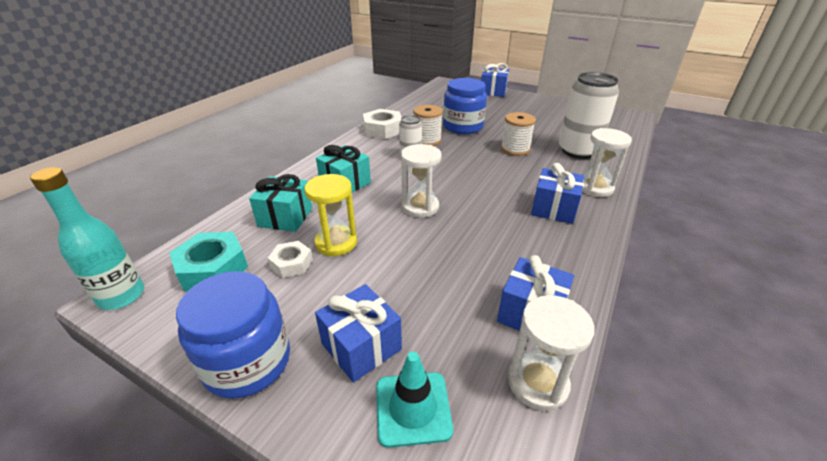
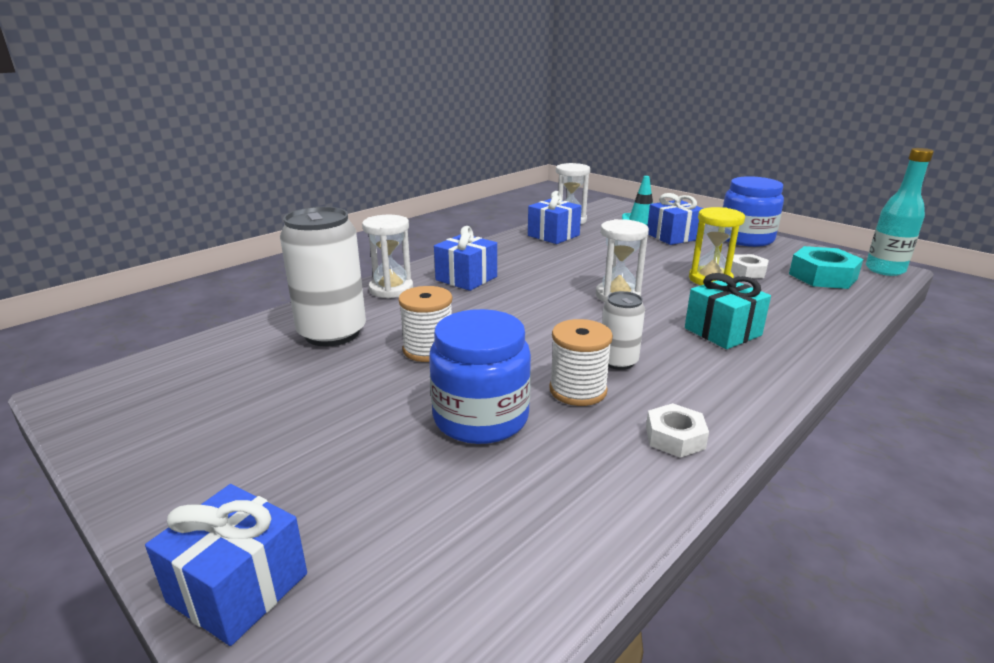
camera: 165 degrees left, 10 degrees down
(285, 217) = (782, 304): turquoise gift -> none
(383, 130) = (675, 437): white nut -> white nut, size x0.60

_The task_.
Output the material verbatim, skipping the images.

_Exercise response_.
camera: 165 degrees left, 10 degrees down
(285, 217) = (782, 304): turquoise gift -> none
(383, 130) = (675, 437): white nut -> white nut, size x0.60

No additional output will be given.